▶ INSTRUCTIONS FOR THE TASK: Lines that include the string "candle" are the ones to copy from the entries below.

------ EXTRACTED INFORMATION ------

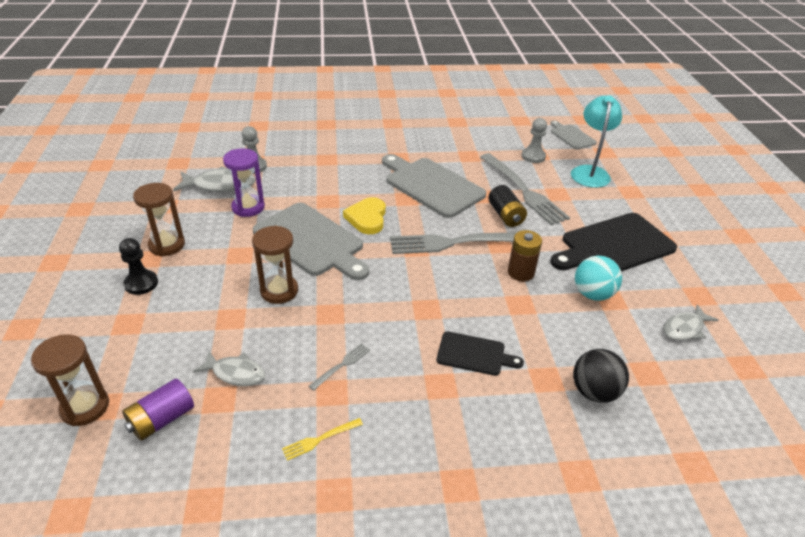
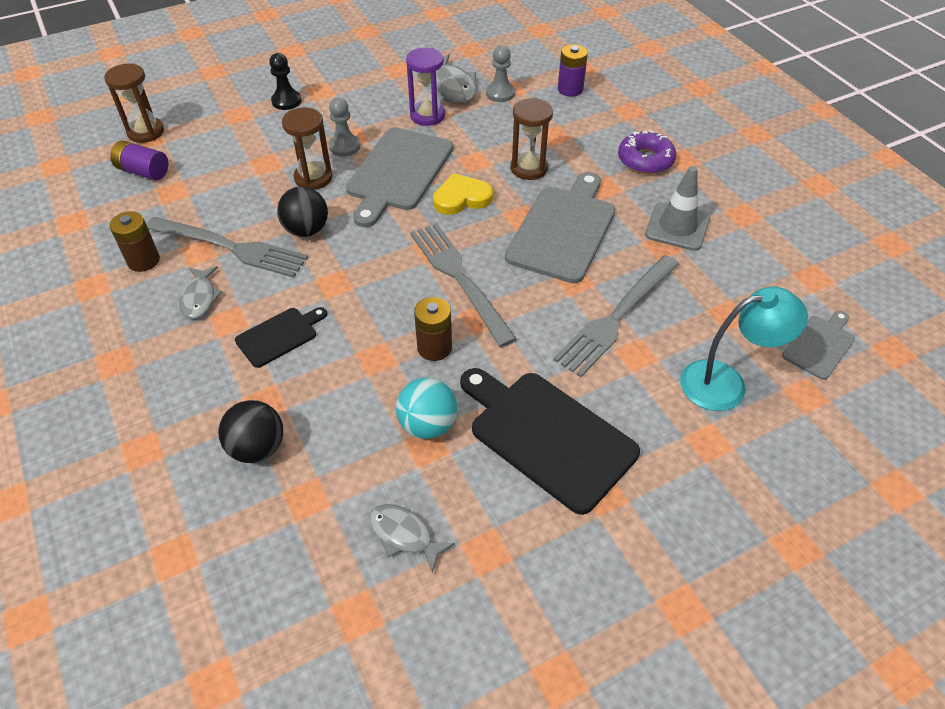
camera: 70 degrees right, 10 degrees up
brown hourglass [133,183,185,256] -> brown hourglass moved to [510,98,553,180]
grey fish [193,351,265,386] -> grey fish moved to [179,266,223,319]
yellow fork [282,418,363,461] -> brown battery [109,211,160,272]
grey fork [309,343,370,391] -> grey fork [146,217,308,278], size x2.39
black cutting board [437,331,524,376] -> black cutting board turned 120 degrees counterclockwise [235,307,327,368]
black battery [488,185,527,227] -> none
grey pawn [522,118,547,163] -> grey pawn moved to [329,98,360,157]
none -> black ball [277,186,328,237]
none -> purple battery [558,44,588,97]
none -> purple donut [618,130,676,174]
none -> grey traffic cone [645,166,710,251]

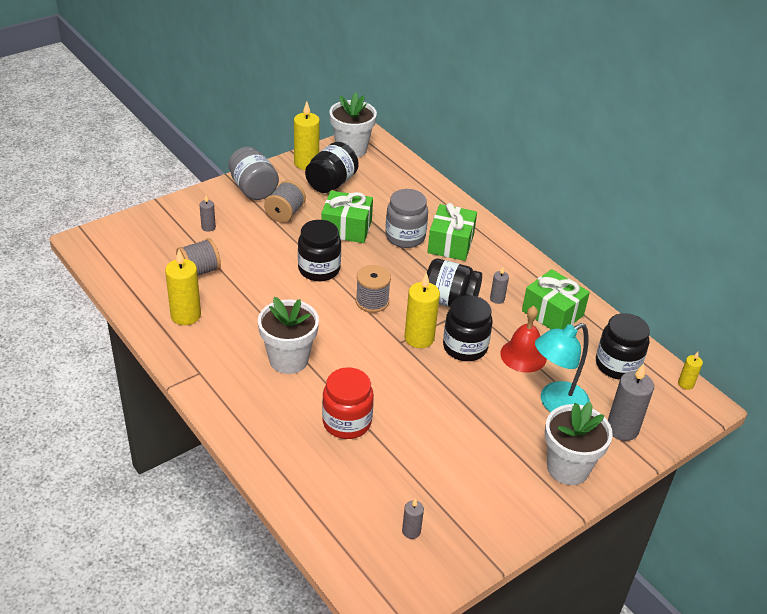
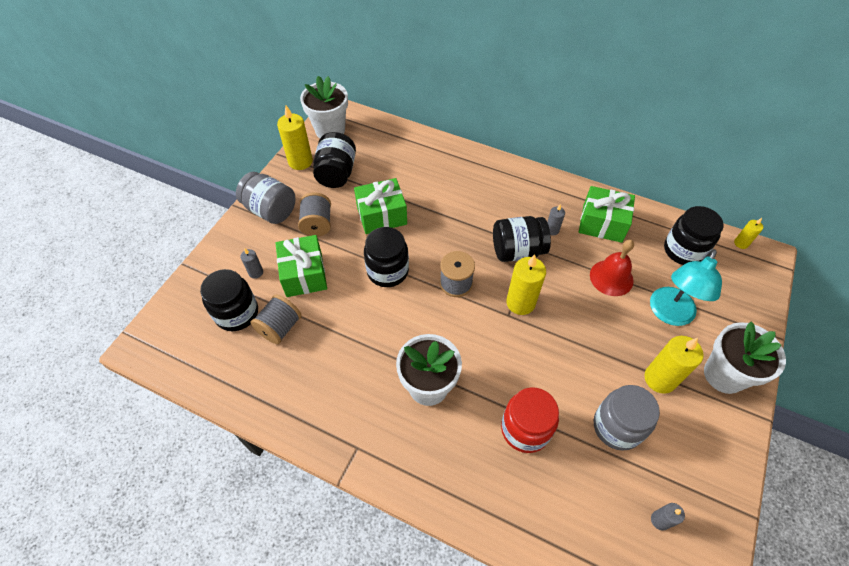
camera: 25 degrees left, 15 degrees up
yellow candle [165,250,201,325] -> yellow candle moved to [644,336,704,394]
grey jar [385,189,428,248] -> grey jar moved to [594,385,660,451]
green gift [427,203,477,261] -> green gift moved to [275,235,327,297]
black jar [443,295,493,361] -> black jar moved to [200,269,258,331]
grey candle [608,364,654,441] -> none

------

▶ FINISHED EXERCISE:
yellow candle [165,250,201,325] -> yellow candle moved to [644,336,704,394]
grey candle [608,364,654,441] -> none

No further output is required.